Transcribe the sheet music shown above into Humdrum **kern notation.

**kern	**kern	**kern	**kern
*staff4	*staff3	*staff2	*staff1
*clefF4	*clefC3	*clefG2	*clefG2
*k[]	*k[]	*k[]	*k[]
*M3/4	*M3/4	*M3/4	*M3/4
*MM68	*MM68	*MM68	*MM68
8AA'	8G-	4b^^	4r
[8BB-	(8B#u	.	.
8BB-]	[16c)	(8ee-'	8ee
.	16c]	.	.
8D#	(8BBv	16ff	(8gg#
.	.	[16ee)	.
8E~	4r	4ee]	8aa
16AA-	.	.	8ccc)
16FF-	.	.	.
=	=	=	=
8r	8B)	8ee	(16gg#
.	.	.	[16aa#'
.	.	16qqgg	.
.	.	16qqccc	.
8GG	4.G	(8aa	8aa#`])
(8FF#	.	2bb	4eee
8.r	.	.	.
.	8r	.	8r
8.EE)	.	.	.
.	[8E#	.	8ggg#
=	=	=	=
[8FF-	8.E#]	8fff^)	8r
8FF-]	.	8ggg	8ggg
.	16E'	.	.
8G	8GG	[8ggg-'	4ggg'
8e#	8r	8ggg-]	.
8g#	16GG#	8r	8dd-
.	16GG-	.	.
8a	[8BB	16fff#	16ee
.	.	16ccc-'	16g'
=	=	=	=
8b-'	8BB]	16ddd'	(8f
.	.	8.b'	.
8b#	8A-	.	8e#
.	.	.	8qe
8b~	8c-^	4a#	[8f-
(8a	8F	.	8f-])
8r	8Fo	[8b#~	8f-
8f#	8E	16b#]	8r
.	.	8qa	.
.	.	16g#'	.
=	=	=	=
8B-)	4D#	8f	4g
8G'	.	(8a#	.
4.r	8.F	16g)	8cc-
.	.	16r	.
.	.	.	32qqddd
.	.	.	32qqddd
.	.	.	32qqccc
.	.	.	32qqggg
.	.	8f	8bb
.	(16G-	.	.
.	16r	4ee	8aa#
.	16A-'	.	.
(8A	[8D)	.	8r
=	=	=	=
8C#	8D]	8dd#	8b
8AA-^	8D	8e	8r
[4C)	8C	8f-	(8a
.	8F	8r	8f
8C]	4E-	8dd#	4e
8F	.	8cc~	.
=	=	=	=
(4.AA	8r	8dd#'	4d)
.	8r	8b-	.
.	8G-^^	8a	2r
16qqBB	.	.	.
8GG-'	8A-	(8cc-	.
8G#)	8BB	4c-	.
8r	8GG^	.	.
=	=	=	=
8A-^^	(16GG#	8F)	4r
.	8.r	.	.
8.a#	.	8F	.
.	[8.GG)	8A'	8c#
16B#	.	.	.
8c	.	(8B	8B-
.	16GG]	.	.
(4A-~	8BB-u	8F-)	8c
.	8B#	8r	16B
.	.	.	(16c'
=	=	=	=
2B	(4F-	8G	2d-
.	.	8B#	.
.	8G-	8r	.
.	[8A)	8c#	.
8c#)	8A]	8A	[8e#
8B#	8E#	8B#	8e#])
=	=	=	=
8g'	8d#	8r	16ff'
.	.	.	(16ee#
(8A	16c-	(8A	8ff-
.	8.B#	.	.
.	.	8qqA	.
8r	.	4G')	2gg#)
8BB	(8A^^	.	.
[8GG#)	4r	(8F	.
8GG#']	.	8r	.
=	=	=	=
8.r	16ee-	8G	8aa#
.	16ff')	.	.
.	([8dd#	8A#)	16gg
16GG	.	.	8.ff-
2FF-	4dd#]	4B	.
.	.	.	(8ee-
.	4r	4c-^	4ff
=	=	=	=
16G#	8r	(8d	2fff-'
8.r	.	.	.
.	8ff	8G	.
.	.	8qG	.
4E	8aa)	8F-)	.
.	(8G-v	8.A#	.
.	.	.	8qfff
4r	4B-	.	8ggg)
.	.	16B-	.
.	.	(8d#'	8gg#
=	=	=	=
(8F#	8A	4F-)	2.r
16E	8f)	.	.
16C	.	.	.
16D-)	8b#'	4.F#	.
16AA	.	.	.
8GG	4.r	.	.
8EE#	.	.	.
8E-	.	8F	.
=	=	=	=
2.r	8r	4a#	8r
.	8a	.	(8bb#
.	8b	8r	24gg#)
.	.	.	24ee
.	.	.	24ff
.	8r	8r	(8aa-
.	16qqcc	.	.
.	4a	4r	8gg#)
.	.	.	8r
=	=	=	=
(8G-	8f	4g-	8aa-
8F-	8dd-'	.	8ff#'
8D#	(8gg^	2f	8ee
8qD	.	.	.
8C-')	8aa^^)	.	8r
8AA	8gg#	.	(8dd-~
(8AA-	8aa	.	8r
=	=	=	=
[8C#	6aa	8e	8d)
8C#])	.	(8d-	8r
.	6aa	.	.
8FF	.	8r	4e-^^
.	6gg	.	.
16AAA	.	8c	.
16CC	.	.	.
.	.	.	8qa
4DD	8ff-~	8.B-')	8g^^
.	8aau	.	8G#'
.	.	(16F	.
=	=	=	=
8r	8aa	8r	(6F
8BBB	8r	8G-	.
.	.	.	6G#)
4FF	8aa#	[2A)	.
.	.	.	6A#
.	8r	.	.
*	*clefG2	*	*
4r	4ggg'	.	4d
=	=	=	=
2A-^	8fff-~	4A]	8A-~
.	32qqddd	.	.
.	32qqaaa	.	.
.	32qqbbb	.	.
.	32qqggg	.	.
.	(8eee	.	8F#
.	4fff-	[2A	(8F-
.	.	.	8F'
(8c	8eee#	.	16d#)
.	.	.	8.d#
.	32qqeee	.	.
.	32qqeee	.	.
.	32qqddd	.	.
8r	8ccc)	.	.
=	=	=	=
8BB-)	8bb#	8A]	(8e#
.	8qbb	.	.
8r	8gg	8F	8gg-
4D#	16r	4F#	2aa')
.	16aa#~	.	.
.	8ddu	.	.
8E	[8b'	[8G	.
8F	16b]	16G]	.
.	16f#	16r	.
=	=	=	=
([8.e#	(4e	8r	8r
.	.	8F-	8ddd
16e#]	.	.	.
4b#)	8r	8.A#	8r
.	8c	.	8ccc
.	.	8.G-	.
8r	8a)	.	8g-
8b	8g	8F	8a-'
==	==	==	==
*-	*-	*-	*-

• _What you have to do_: Copy out each line of the records that contains the string "kern".

• _Output below_:
Transcribe the sheet music shown above into Humdrum **kern notation.
**kern	**kern	**kern	**kern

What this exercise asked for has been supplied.